REQUIREMENT
Work out how many lines in the data below contain the string "eraser", and reply with that figure alone.

#####

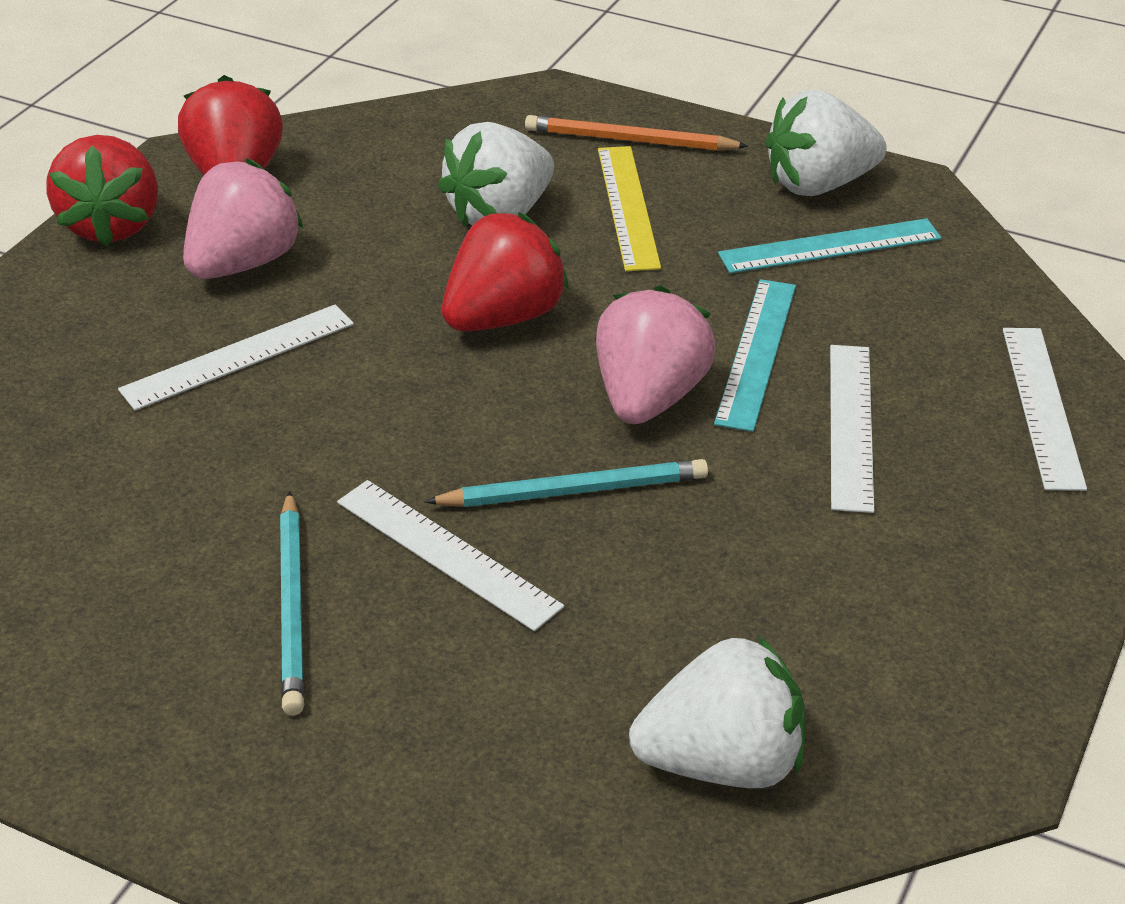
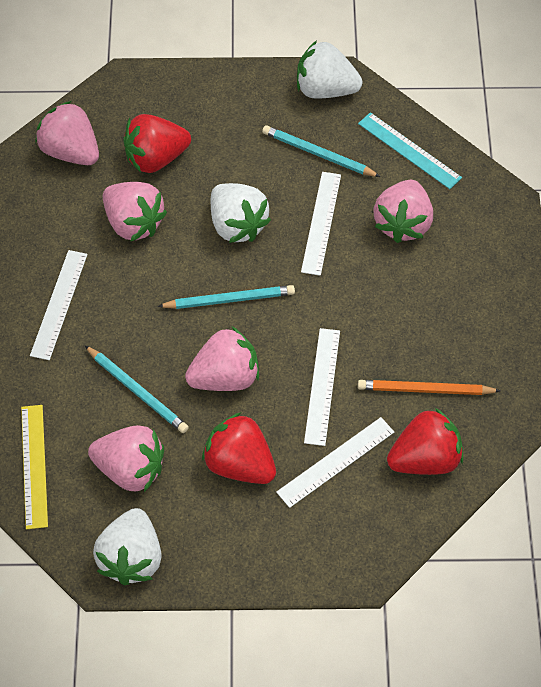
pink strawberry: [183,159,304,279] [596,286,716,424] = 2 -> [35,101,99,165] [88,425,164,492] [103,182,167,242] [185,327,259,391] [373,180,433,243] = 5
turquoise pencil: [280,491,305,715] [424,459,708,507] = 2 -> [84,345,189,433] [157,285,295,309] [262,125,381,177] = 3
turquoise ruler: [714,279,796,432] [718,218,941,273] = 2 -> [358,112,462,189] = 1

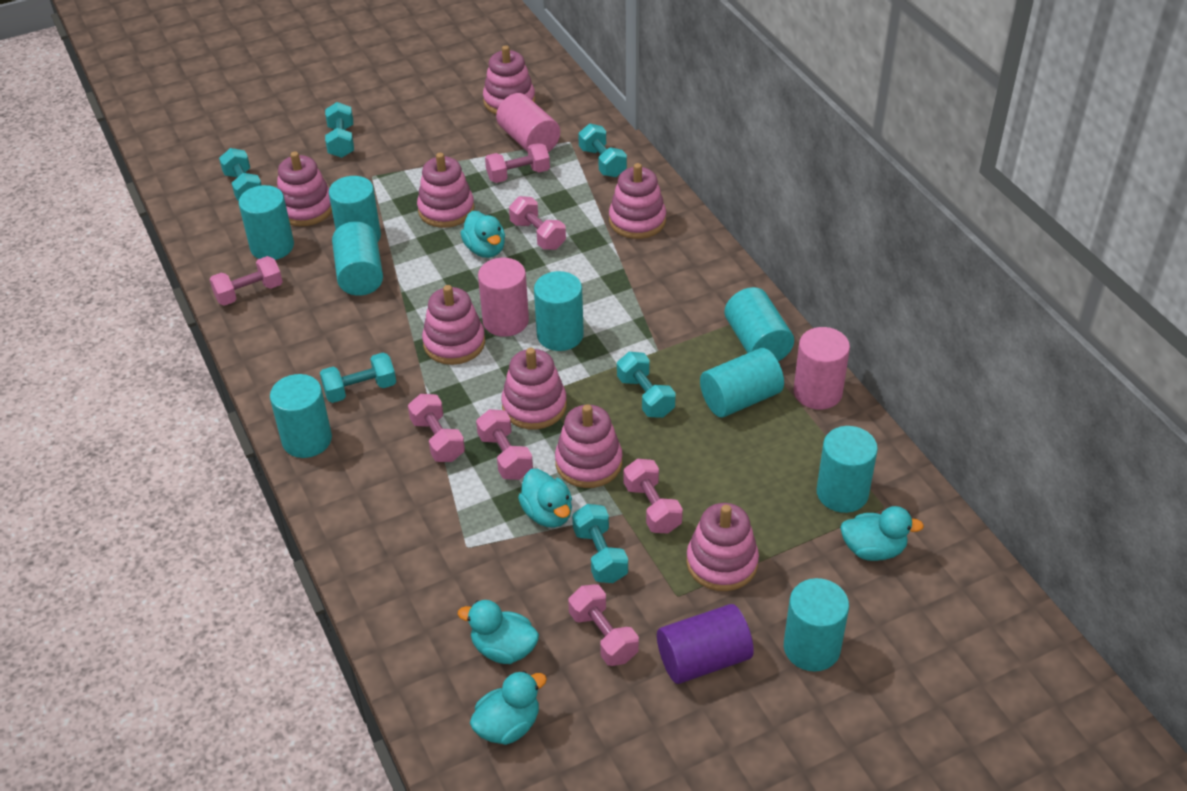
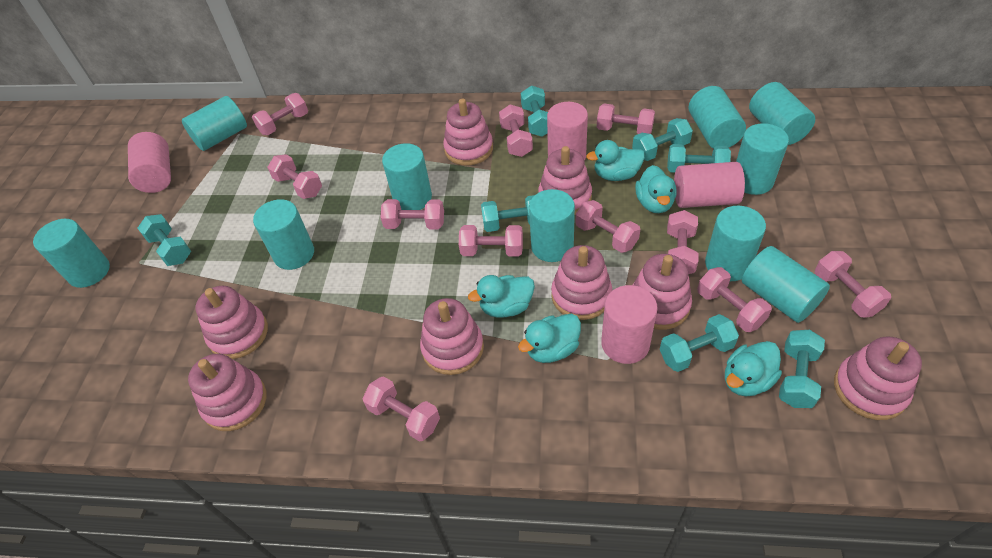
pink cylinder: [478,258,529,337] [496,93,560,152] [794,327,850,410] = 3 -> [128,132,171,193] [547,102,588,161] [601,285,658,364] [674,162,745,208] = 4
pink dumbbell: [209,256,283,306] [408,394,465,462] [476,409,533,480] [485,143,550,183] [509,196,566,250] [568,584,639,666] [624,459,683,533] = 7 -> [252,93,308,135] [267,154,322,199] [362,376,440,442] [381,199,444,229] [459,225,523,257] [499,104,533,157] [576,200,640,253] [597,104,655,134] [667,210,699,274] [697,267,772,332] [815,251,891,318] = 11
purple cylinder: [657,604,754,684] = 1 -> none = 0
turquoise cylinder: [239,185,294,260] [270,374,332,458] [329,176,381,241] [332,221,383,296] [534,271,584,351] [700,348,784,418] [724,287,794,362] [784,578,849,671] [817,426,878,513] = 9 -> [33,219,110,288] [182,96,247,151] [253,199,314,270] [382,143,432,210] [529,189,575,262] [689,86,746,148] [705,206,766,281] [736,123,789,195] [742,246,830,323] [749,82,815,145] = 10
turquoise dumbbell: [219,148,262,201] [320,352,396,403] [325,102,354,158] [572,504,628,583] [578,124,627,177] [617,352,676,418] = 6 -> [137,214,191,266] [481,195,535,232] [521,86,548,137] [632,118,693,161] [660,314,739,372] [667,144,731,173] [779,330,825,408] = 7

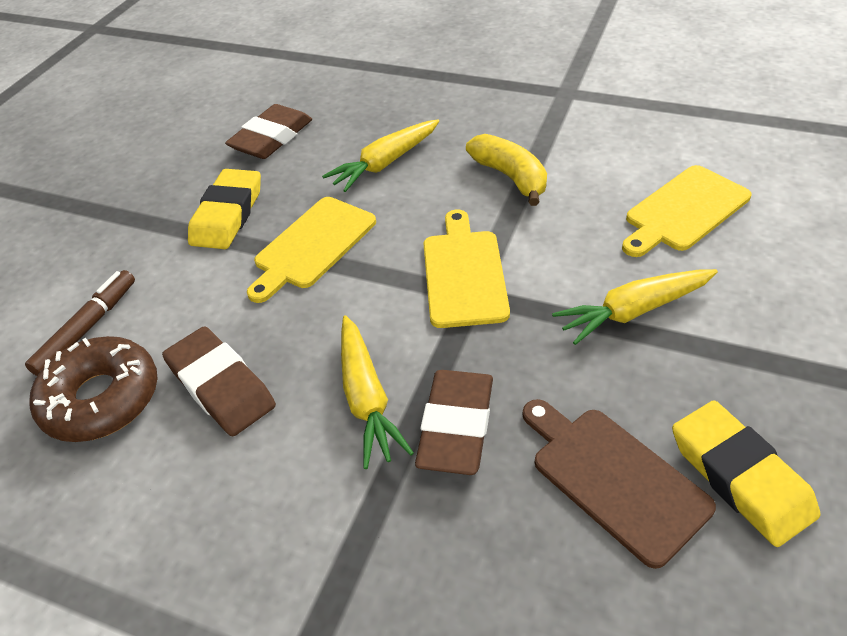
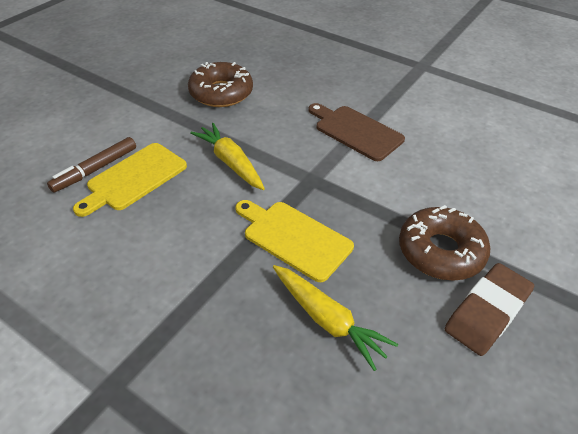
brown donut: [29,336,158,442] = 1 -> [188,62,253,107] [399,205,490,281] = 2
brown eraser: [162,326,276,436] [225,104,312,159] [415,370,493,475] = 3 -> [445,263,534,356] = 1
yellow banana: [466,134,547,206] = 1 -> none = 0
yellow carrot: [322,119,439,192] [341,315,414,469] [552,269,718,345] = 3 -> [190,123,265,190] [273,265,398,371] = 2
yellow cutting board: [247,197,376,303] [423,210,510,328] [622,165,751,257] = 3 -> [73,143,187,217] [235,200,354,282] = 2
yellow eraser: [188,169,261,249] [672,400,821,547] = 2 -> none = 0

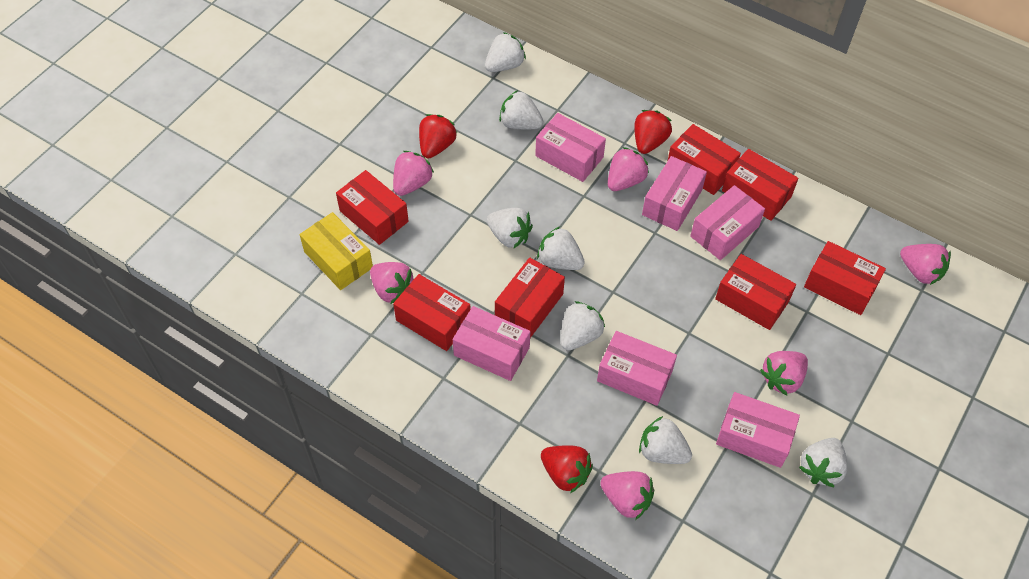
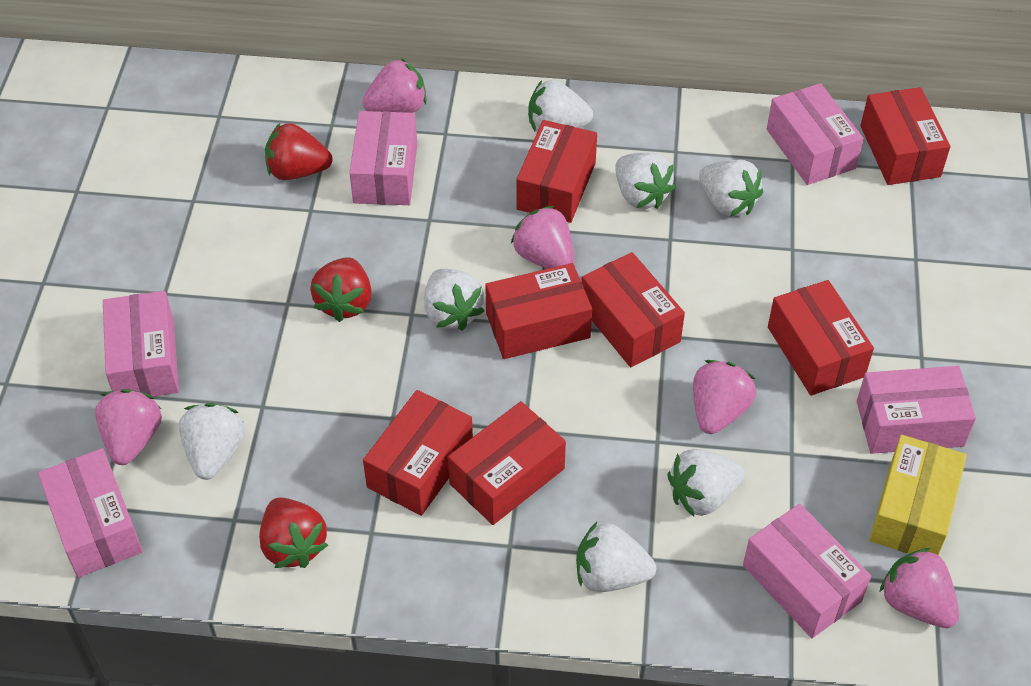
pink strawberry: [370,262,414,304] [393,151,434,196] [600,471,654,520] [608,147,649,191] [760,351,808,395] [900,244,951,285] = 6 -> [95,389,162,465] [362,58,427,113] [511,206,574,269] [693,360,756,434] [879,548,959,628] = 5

#####

RESPONSE FOR THIS EXERCISE
2